Please repeat, from the entries that follow, the lines from the one containing "(490, 215) = (424, 132): green" through the one containing "(470, 481) = (685, 437): pink" exactly, adding nothing.

Object change descriptions:
* * *

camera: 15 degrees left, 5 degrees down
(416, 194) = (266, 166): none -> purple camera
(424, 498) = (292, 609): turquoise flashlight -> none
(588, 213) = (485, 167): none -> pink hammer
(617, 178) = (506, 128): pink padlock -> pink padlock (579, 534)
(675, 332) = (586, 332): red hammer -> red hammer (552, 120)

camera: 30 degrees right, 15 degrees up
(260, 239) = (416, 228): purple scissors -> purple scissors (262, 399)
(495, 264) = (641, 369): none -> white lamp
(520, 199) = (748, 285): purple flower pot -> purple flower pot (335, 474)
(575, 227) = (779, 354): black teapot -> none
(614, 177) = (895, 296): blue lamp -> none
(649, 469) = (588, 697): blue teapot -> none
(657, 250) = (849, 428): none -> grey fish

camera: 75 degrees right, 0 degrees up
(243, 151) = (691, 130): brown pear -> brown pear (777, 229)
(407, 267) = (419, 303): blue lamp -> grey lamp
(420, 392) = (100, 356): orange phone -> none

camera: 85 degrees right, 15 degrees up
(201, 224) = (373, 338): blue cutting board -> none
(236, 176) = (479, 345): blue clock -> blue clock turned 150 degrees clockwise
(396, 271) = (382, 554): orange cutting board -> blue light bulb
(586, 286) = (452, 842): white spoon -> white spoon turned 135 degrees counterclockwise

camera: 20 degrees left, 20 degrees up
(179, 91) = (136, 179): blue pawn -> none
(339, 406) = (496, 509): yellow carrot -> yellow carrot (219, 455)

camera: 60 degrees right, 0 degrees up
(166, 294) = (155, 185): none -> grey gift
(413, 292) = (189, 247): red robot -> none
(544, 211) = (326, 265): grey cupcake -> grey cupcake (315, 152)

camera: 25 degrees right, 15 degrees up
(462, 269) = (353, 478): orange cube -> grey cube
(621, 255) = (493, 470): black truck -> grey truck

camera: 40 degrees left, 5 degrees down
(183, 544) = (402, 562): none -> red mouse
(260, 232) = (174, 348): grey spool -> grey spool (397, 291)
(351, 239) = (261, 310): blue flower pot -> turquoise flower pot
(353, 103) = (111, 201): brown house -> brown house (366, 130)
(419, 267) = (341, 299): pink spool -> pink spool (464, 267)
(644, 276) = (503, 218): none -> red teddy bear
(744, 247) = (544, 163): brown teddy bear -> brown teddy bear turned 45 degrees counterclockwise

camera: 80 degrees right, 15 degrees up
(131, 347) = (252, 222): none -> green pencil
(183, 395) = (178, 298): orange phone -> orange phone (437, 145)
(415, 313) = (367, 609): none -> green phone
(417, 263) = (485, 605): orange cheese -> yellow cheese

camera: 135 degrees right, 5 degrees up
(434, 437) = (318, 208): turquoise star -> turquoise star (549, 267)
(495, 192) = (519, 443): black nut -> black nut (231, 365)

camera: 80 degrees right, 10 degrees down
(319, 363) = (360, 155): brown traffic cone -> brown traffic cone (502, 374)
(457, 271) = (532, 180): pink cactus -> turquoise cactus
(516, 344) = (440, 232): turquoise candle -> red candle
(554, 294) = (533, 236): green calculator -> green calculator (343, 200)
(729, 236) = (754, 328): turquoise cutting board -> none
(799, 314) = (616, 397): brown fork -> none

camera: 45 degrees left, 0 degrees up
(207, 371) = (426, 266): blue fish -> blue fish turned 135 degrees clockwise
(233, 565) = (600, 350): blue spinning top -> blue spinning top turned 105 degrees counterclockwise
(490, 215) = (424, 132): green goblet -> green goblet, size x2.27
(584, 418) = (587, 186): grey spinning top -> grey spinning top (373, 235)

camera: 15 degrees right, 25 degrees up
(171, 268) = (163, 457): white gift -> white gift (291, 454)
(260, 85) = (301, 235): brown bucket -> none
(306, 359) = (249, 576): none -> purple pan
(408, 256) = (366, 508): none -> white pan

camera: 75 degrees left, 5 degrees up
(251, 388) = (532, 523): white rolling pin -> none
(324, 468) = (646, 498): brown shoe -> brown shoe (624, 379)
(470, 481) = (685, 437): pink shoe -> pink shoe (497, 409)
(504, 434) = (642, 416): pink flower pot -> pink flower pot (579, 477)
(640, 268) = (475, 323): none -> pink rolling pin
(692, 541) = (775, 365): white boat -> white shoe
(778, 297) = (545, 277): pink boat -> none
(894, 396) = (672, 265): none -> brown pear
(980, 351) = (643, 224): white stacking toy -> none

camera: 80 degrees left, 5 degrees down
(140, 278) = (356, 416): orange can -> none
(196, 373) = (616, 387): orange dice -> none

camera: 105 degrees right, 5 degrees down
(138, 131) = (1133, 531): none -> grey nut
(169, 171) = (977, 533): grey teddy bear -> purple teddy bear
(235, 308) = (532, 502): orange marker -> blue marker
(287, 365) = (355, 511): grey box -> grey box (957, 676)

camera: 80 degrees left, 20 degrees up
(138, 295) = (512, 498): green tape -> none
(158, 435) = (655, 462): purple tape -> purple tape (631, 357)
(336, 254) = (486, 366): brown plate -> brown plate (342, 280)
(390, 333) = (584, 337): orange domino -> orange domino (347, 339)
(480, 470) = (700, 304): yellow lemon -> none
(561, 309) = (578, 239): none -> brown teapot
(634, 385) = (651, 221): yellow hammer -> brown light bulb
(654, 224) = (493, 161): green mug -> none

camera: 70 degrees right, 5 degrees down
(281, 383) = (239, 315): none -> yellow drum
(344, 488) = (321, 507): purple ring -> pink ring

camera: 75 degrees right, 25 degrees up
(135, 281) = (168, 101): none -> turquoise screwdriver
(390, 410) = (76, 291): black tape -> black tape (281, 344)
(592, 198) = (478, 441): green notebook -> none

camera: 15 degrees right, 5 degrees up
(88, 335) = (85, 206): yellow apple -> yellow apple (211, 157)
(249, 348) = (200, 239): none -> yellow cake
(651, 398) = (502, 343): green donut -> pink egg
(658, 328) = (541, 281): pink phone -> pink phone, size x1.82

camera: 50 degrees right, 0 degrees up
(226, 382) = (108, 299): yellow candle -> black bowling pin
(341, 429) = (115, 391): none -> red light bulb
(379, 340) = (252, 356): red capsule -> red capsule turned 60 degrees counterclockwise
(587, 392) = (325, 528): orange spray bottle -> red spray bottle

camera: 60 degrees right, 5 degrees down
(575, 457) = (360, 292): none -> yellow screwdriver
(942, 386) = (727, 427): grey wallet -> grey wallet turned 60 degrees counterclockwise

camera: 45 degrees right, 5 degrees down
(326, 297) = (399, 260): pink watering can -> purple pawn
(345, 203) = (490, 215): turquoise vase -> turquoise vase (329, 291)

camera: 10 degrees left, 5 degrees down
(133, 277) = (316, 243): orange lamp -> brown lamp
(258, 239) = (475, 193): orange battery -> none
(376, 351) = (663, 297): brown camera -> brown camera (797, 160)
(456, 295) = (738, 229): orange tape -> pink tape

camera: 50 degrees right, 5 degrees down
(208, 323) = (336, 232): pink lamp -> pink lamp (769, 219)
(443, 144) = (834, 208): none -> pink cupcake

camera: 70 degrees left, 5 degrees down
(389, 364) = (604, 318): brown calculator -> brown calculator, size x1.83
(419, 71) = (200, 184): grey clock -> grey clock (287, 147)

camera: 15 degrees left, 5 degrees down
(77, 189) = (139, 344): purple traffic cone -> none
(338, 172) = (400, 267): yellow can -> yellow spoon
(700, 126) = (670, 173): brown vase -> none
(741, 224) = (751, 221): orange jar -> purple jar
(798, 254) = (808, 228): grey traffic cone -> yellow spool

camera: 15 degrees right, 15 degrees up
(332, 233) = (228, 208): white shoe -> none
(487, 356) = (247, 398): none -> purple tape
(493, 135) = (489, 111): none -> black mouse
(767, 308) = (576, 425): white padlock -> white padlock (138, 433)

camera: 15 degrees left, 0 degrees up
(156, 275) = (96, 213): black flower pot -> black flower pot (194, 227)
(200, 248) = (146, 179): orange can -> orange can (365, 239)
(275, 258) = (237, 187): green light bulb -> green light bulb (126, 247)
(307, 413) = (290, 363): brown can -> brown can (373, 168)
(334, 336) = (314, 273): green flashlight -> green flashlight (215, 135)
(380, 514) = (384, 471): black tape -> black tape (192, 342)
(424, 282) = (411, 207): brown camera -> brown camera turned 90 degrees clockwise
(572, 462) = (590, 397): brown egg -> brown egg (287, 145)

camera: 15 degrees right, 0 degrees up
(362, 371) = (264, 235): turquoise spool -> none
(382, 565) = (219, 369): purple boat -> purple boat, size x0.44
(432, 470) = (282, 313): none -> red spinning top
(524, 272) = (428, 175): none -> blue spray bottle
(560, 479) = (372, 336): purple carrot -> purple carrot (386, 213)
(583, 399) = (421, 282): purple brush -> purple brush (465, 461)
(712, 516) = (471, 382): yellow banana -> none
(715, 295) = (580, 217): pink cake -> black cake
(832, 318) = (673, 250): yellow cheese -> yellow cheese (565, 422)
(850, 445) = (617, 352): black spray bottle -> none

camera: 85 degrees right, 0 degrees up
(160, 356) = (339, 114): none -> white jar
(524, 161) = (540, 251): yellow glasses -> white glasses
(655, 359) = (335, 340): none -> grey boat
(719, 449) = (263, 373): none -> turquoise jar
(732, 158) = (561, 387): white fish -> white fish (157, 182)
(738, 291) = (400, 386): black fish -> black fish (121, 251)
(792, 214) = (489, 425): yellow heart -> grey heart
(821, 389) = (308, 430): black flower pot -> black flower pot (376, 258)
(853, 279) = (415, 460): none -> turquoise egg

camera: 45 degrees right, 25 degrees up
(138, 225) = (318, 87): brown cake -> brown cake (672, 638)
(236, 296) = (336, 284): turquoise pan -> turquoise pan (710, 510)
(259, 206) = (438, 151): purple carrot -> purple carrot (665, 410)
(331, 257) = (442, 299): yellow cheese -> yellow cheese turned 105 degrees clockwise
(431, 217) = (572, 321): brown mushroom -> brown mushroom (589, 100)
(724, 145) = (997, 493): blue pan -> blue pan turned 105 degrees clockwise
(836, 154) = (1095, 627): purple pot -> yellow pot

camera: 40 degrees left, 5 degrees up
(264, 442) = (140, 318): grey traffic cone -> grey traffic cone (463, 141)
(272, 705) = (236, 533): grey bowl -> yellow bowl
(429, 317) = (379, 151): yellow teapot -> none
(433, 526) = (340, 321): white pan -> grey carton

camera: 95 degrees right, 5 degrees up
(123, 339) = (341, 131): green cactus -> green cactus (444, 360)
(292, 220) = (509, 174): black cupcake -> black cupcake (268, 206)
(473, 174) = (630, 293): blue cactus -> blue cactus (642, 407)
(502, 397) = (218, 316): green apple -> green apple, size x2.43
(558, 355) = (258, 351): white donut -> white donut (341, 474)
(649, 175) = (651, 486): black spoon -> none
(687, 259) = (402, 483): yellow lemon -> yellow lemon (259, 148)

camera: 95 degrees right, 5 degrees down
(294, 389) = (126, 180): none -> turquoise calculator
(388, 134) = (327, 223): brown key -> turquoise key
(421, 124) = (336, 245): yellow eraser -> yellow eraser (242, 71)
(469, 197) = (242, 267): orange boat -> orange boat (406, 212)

* * *

▶ Response to this task
(490, 215) = (424, 132): green goblet -> green goblet, size x2.27
(584, 418) = (587, 186): grey spinning top -> grey spinning top (373, 235)

camera: 15 degrees right, 25 degrees up
(171, 268) = (163, 457): white gift -> white gift (291, 454)
(260, 85) = (301, 235): brown bucket -> none
(306, 359) = (249, 576): none -> purple pan
(408, 256) = (366, 508): none -> white pan

camera: 75 degrees left, 5 degrees up
(251, 388) = (532, 523): white rolling pin -> none
(324, 468) = (646, 498): brown shoe -> brown shoe (624, 379)
(470, 481) = (685, 437): pink shoe -> pink shoe (497, 409)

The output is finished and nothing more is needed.